Task description: Look through the entries. Copy each line that has the word "rose".

Spatial object tracking data:
Segment Open

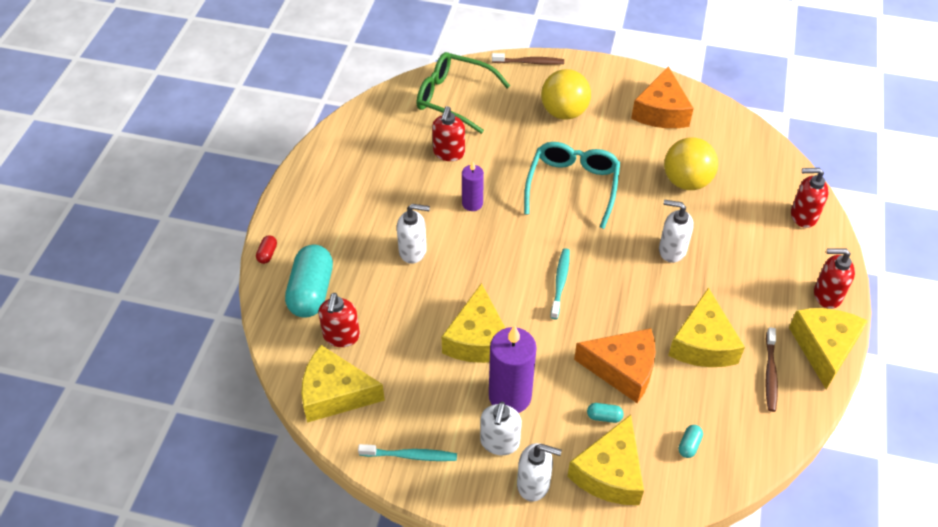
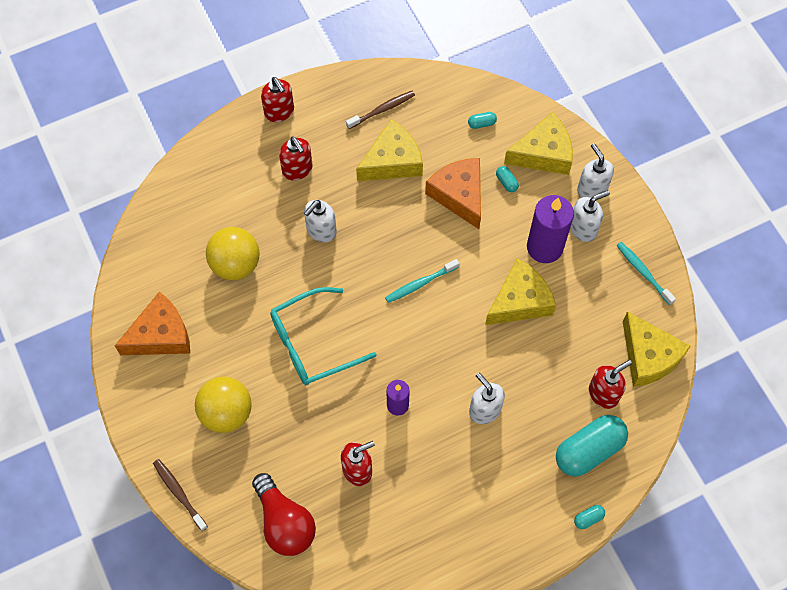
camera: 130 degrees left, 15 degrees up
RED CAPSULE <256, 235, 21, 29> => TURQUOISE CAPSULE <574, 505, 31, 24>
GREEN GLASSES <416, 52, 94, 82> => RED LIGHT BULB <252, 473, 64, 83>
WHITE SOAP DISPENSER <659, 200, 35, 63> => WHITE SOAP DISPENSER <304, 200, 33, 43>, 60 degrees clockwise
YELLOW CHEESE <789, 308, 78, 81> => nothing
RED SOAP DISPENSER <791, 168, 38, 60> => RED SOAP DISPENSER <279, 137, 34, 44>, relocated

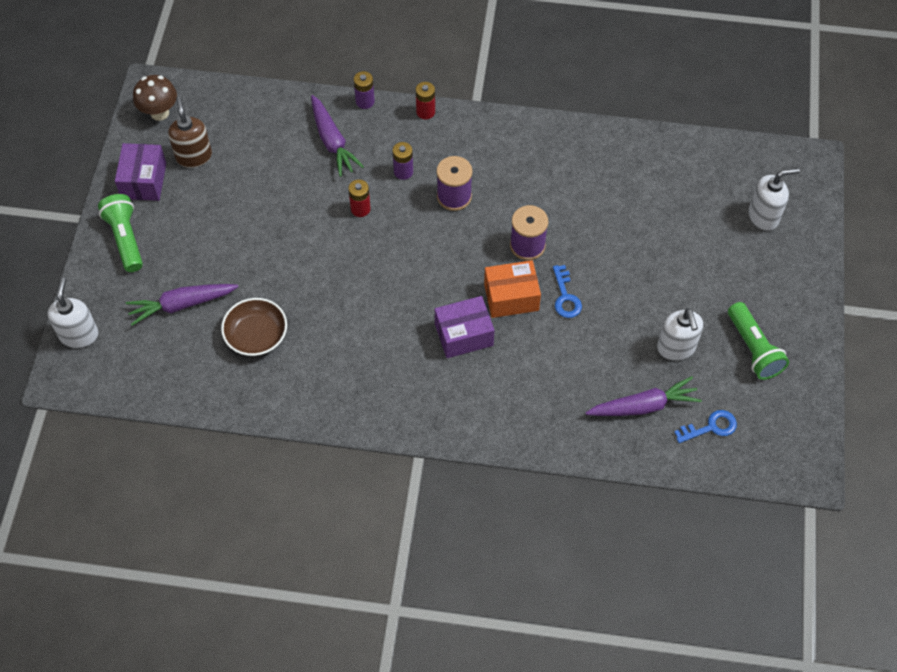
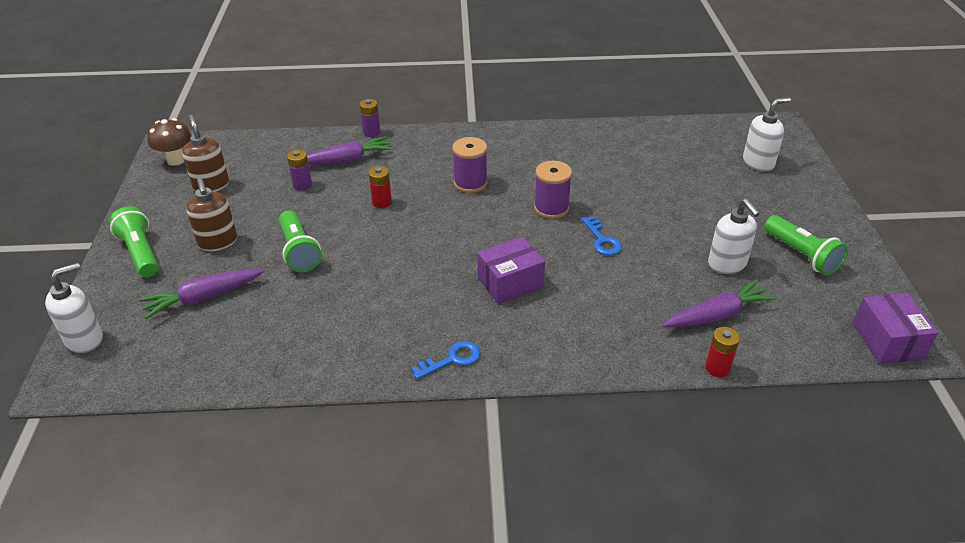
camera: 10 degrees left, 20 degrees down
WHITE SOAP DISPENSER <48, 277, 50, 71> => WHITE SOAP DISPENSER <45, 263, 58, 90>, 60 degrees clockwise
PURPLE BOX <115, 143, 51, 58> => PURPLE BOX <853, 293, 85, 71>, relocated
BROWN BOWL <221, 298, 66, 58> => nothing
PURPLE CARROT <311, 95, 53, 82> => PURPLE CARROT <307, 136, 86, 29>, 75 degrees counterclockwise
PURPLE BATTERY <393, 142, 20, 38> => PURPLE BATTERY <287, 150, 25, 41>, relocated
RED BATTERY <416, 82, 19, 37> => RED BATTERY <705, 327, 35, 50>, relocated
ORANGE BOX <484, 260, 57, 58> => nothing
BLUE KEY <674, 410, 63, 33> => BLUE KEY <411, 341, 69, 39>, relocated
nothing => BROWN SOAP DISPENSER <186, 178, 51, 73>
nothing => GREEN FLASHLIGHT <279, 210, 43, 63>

Segment Closed
Segment Open

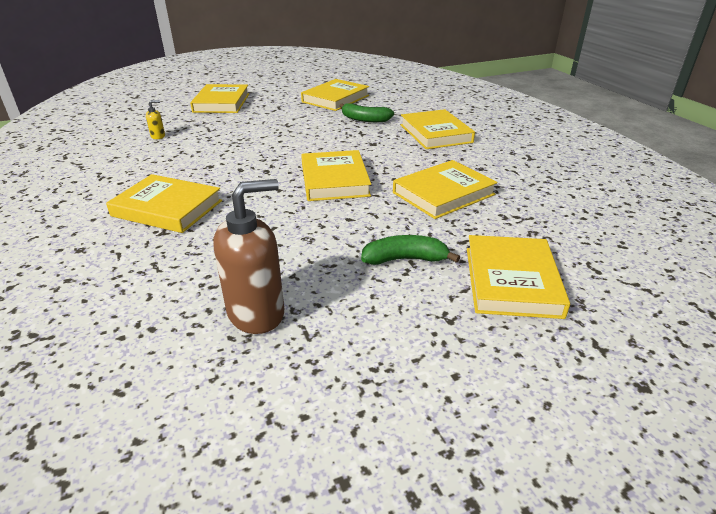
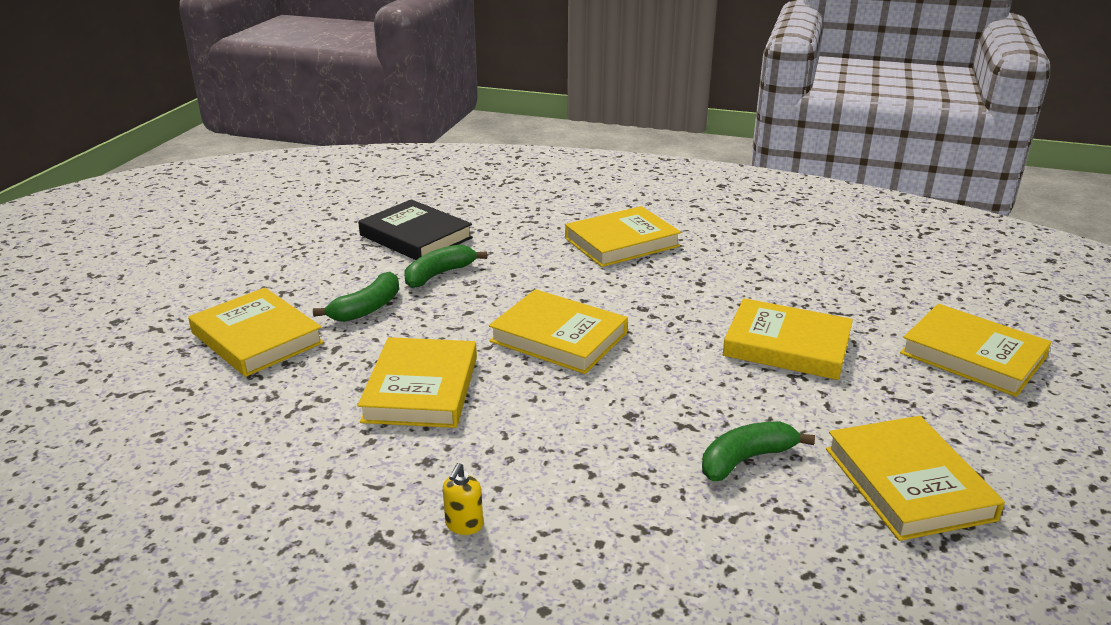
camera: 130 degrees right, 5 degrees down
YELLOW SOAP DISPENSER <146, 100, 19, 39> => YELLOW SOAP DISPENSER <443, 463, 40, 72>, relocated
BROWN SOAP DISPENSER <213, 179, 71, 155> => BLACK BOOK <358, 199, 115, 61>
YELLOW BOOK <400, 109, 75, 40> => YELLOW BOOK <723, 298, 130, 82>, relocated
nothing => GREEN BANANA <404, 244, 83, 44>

Segment Closed
Segment Open

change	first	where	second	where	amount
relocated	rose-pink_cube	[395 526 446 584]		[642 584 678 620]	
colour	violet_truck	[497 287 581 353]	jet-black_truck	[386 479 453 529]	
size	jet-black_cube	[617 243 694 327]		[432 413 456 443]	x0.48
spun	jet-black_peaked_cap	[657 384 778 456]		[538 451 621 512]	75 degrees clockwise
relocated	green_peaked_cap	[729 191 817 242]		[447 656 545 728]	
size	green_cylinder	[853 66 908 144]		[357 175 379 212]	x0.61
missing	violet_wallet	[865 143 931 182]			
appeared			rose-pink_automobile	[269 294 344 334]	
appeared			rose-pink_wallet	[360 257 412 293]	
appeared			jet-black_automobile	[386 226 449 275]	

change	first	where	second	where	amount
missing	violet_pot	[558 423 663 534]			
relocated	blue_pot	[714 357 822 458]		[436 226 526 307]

Segment Closed

Response to the exercise:
relocated	rose-pink_cube	[395 526 446 584]		[642 584 678 620]	
appeared			rose-pink_automobile	[269 294 344 334]	
appeared			rose-pink_wallet	[360 257 412 293]	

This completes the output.